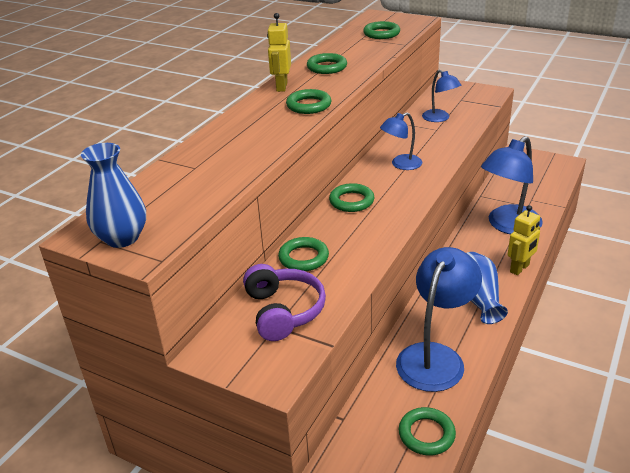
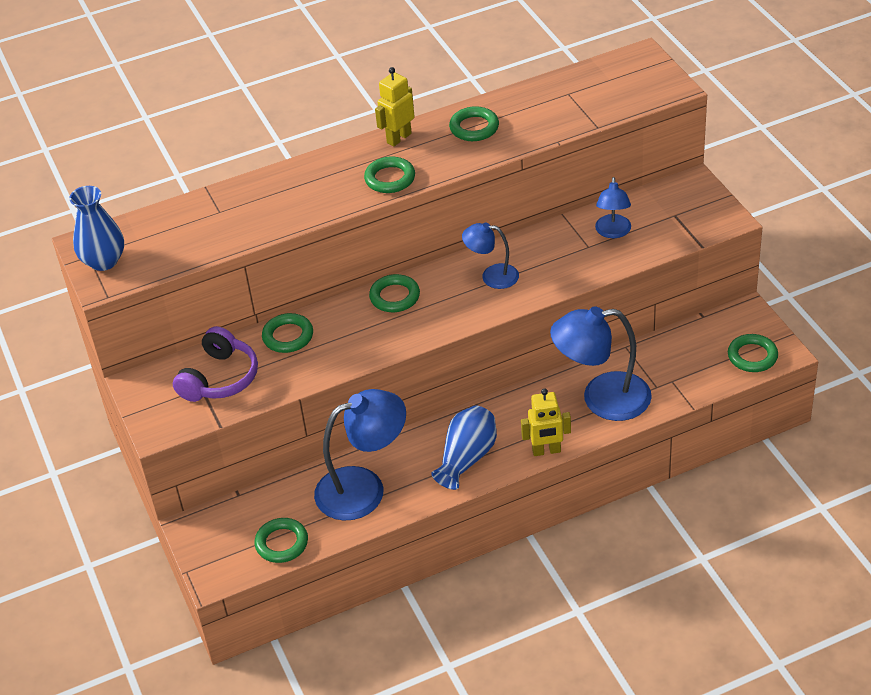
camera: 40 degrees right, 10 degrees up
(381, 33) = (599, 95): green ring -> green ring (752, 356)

--

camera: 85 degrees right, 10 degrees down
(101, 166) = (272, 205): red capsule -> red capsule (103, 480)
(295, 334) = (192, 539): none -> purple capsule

- WHAT YOU SHOULD DO: Only the lines above from the one with "camera: 40 degrees right, 10 degrees up" through the one with "(381, 33) = (599, 95): green" should be duplicated, character for character.

- SOLUTION TO THIS PROBLEM:
camera: 40 degrees right, 10 degrees up
(381, 33) = (599, 95): green ring -> green ring (752, 356)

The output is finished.